## EXERCISE AIM
Every line from the one with "LIGHT pin OUT: D32 -> D22" to the one with "DRIVER2 pin IN2: GP11 -> GP3", including those two, is to be copied exactly; all other lines of the entries below are left out.

## DATASET ENTRIES
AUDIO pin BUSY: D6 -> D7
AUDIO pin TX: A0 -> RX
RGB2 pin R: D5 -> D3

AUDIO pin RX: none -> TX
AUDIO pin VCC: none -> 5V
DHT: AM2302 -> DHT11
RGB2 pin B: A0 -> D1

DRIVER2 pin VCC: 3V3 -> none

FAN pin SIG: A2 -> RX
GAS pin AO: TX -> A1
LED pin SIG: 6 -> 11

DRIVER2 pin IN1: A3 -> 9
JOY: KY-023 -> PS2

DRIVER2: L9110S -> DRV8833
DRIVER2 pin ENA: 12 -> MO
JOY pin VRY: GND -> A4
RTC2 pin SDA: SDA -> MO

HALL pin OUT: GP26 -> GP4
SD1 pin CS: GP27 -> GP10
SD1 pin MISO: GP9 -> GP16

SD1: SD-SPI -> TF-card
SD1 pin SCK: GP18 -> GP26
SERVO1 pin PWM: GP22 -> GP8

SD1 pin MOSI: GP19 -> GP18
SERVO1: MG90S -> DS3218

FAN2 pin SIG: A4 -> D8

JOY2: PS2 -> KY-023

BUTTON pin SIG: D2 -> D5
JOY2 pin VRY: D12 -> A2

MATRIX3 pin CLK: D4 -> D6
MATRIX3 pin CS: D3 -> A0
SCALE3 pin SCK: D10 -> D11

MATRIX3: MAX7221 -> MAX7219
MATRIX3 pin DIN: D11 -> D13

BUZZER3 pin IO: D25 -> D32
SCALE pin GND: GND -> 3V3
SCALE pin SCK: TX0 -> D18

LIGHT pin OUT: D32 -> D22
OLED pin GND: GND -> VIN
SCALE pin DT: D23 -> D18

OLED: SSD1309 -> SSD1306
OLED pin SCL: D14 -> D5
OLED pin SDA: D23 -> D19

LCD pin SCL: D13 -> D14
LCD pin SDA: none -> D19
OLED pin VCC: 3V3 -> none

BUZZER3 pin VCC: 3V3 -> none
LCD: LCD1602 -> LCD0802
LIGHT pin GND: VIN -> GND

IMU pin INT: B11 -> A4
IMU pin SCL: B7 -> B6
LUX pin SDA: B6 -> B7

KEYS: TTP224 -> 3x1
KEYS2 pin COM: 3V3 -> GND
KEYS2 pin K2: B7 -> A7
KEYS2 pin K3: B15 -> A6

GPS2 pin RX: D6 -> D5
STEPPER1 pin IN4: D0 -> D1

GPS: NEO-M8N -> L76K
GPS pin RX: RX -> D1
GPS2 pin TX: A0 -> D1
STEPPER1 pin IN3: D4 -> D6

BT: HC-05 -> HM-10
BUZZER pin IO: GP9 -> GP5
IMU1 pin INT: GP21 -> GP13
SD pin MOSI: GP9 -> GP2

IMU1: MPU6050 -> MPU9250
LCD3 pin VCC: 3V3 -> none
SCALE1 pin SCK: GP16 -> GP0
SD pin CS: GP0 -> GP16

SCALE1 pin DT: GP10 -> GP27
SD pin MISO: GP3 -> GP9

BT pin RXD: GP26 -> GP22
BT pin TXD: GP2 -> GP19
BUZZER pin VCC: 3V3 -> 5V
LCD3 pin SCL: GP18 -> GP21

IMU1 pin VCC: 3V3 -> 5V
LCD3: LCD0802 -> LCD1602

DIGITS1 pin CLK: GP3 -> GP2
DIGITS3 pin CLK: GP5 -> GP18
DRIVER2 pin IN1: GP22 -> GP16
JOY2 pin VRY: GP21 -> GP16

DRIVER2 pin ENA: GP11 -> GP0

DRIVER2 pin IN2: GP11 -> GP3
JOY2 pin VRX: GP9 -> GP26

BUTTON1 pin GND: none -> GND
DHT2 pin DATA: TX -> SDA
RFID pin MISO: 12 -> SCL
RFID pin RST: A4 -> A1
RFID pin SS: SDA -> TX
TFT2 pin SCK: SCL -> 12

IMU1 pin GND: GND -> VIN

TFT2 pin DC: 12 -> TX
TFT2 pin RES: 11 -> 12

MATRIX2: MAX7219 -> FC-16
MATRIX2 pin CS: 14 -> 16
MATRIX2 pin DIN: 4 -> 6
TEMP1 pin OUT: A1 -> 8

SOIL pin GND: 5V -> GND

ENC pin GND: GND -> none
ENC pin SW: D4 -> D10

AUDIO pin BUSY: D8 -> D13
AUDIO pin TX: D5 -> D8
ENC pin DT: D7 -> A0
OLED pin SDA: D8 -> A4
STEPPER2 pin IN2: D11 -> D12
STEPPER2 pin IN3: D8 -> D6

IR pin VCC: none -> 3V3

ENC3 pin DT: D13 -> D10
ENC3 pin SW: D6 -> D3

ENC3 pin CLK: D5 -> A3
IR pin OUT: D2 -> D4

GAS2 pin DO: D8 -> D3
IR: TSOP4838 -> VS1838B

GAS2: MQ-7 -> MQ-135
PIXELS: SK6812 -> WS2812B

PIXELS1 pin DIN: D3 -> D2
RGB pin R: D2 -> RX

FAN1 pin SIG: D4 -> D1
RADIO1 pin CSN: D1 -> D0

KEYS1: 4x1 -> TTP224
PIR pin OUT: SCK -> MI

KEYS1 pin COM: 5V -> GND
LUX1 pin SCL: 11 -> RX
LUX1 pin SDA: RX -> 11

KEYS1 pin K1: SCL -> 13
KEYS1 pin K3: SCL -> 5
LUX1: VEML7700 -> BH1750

## SOLVED EXERCISE
LIGHT pin OUT: D32 -> D22
OLED pin GND: GND -> VIN
SCALE pin DT: D23 -> D18

OLED: SSD1309 -> SSD1306
OLED pin SCL: D14 -> D5
OLED pin SDA: D23 -> D19

LCD pin SCL: D13 -> D14
LCD pin SDA: none -> D19
OLED pin VCC: 3V3 -> none

BUZZER3 pin VCC: 3V3 -> none
LCD: LCD1602 -> LCD0802
LIGHT pin GND: VIN -> GND

IMU pin INT: B11 -> A4
IMU pin SCL: B7 -> B6
LUX pin SDA: B6 -> B7

KEYS: TTP224 -> 3x1
KEYS2 pin COM: 3V3 -> GND
KEYS2 pin K2: B7 -> A7
KEYS2 pin K3: B15 -> A6

GPS2 pin RX: D6 -> D5
STEPPER1 pin IN4: D0 -> D1

GPS: NEO-M8N -> L76K
GPS pin RX: RX -> D1
GPS2 pin TX: A0 -> D1
STEPPER1 pin IN3: D4 -> D6

BT: HC-05 -> HM-10
BUZZER pin IO: GP9 -> GP5
IMU1 pin INT: GP21 -> GP13
SD pin MOSI: GP9 -> GP2

IMU1: MPU6050 -> MPU9250
LCD3 pin VCC: 3V3 -> none
SCALE1 pin SCK: GP16 -> GP0
SD pin CS: GP0 -> GP16

SCALE1 pin DT: GP10 -> GP27
SD pin MISO: GP3 -> GP9

BT pin RXD: GP26 -> GP22
BT pin TXD: GP2 -> GP19
BUZZER pin VCC: 3V3 -> 5V
LCD3 pin SCL: GP18 -> GP21

IMU1 pin VCC: 3V3 -> 5V
LCD3: LCD0802 -> LCD1602

DIGITS1 pin CLK: GP3 -> GP2
DIGITS3 pin CLK: GP5 -> GP18
DRIVER2 pin IN1: GP22 -> GP16
JOY2 pin VRY: GP21 -> GP16

DRIVER2 pin ENA: GP11 -> GP0

DRIVER2 pin IN2: GP11 -> GP3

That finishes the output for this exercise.